WORK INSTRUCTION: Check which lines of the entries that follow hold "star", then give the number of those lines and nothing more.

______________________________

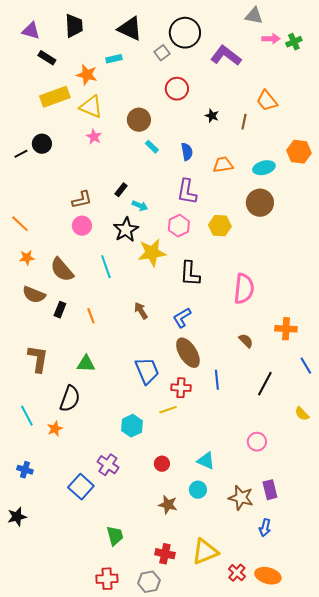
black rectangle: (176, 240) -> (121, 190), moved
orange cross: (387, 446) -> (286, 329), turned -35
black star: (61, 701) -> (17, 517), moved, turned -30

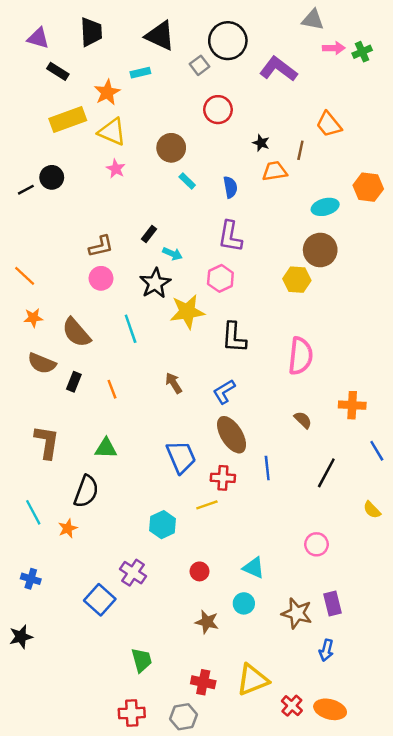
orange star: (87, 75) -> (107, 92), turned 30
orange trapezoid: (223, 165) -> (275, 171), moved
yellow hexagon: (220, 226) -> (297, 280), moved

______________________________

EXPECTED OUTPUT: 2